■ **What is being asked**:
Provide the count of lines below where "moved" occurs, with no other output.

The input section start

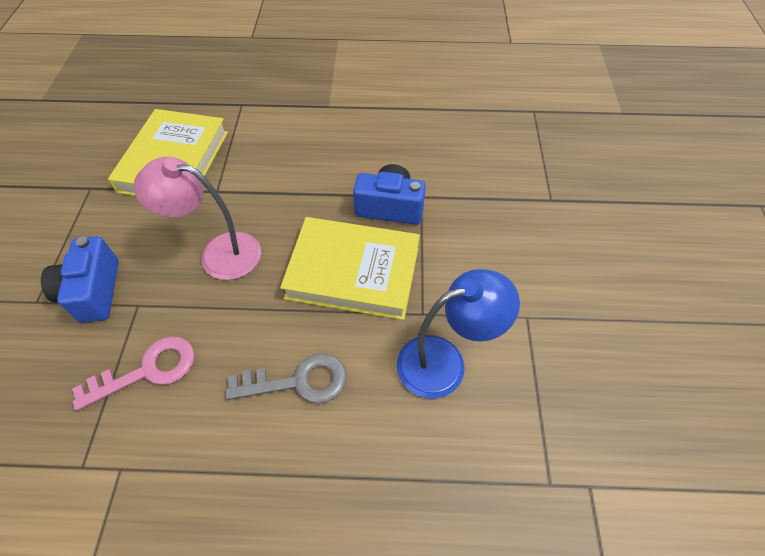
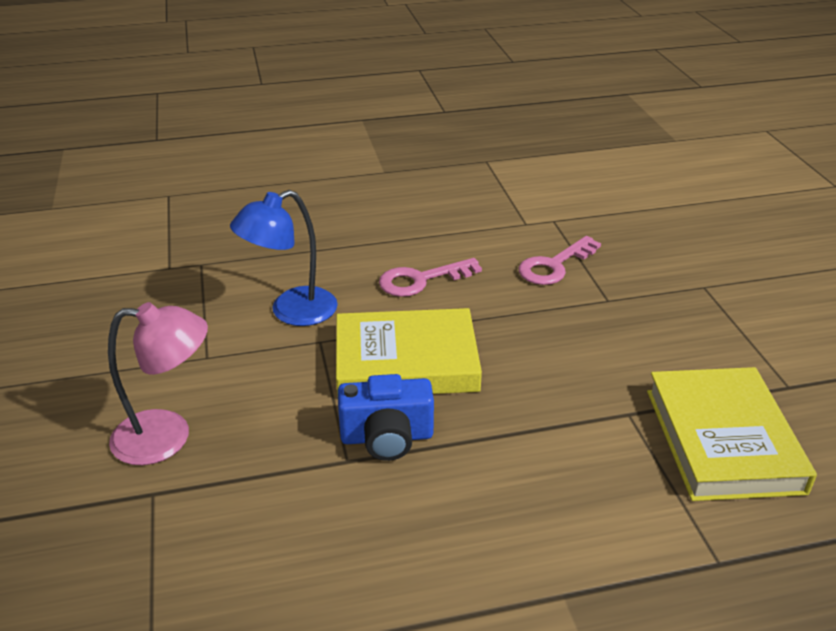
camera: 165 degrees right, 20 degrees down
blue camera [41,236,119,323] -> none
pink lamp [133,157,261,280] -> pink lamp moved to [108,302,208,465]
grey key [226,353,346,404] -> pink key [379,258,482,297]

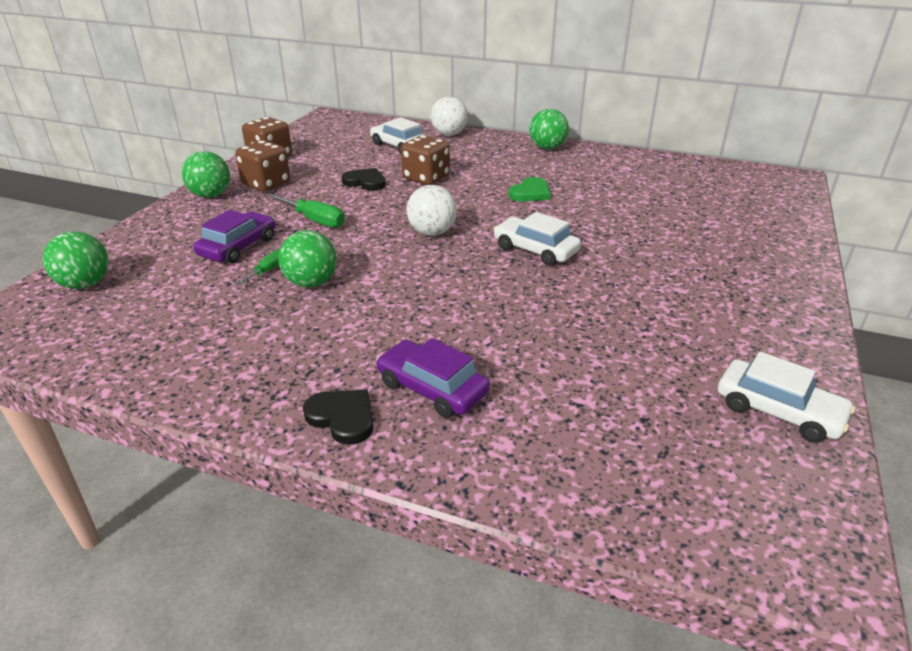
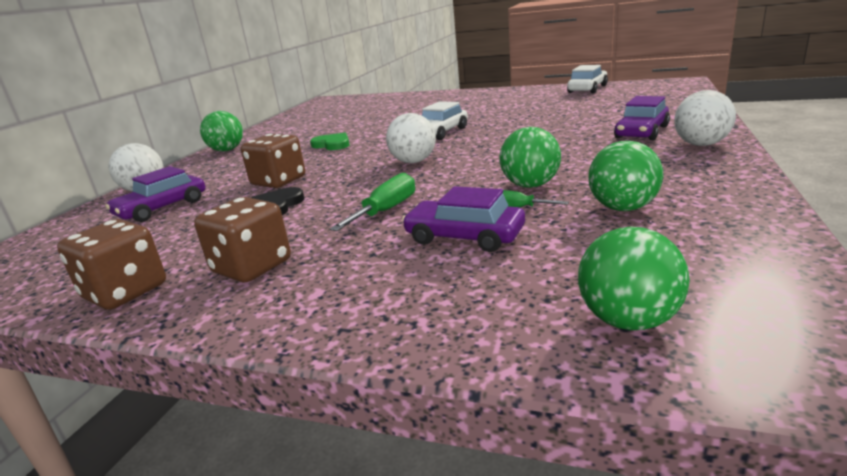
camera: 90 degrees left, 10 degrees down
green ball [182,151,230,198] -> green ball moved to [588,141,663,211]
black heart [303,390,373,444] -> white ball [674,90,736,146]
white car [370,117,424,154] -> purple car [105,166,205,222]

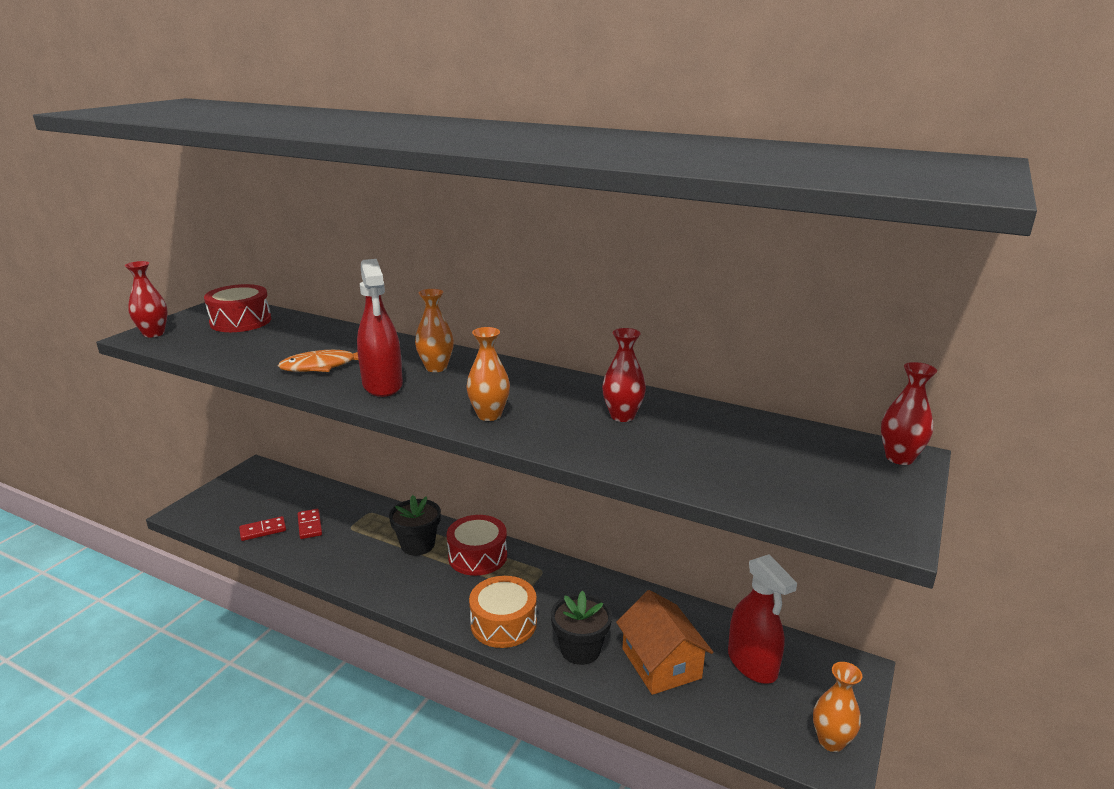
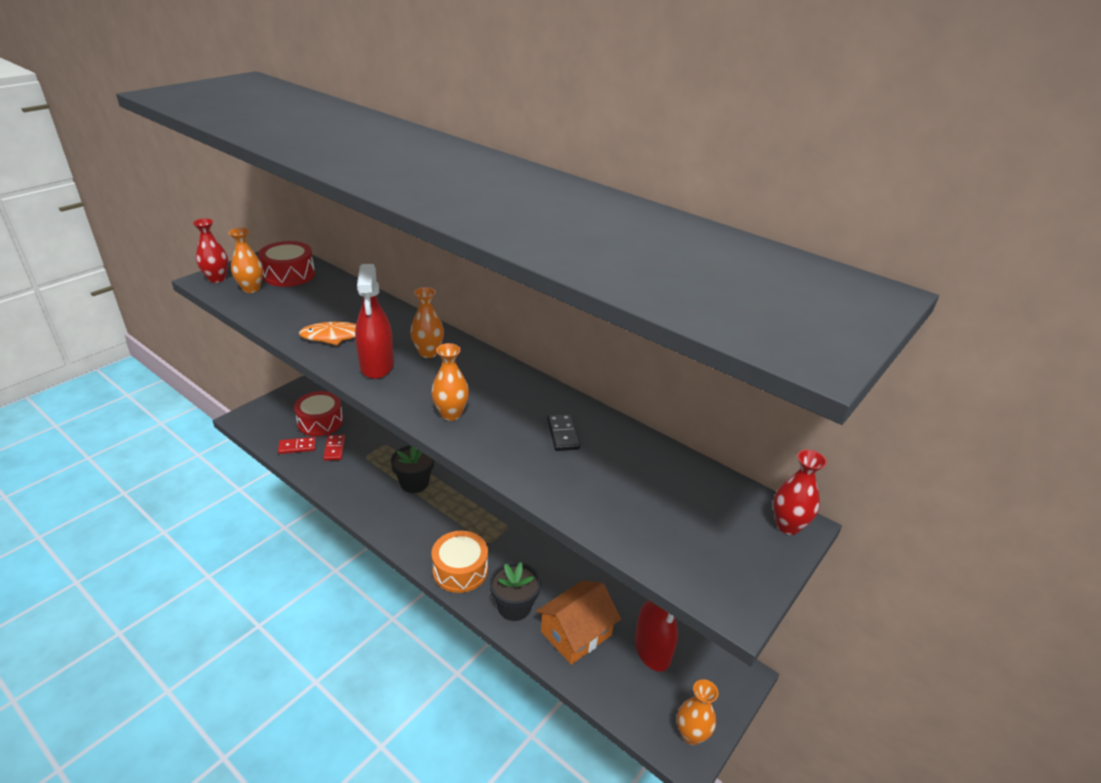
camera: 10 degrees right, 10 degrees up
red drum [447,515,507,576] -> red drum moved to [294,391,343,436]
red vase [602,328,646,422] -> black domino [547,414,580,451]
orange house [616,590,713,695] -> orange house turned 60 degrees clockwise [536,581,621,665]
none -> orange vase [229,228,263,293]

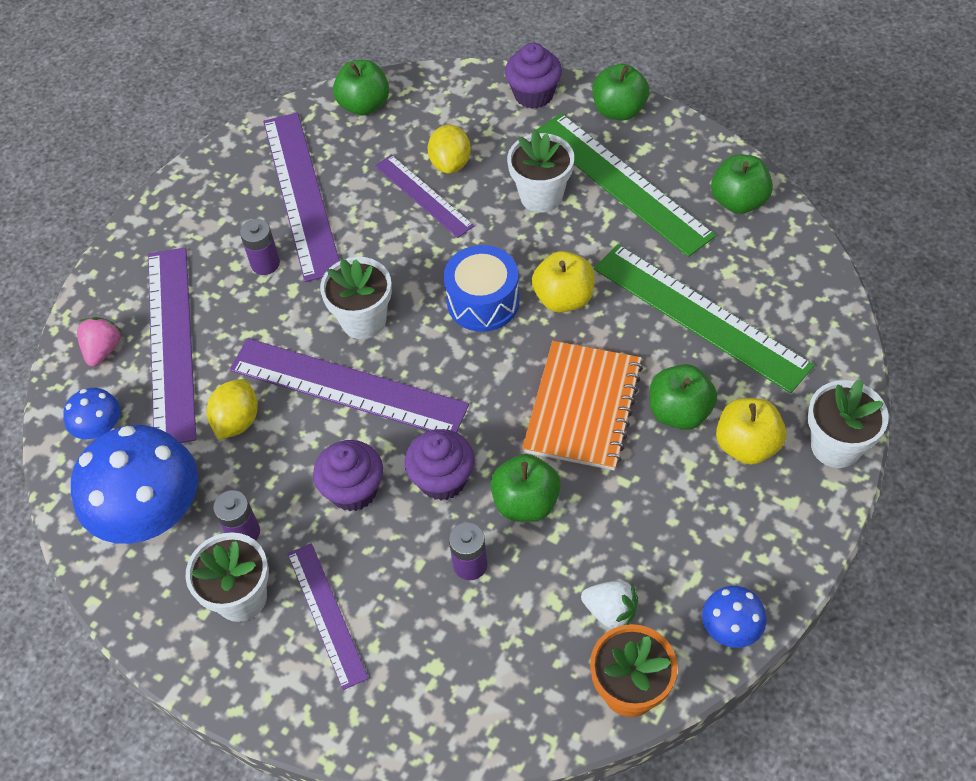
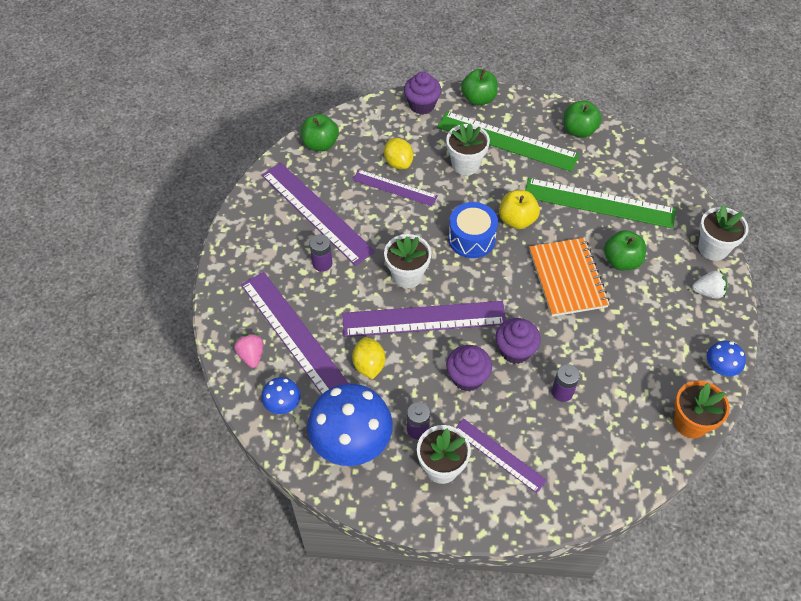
camera: 30 degrees left, 0 degrees up
green apple [490,454,561,522] -> none
white strawberry [581,581,638,629] -> white strawberry moved to [692,270,727,299]
yellow apple [716,398,786,465] -> none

The input section end

■ **Task result**:
4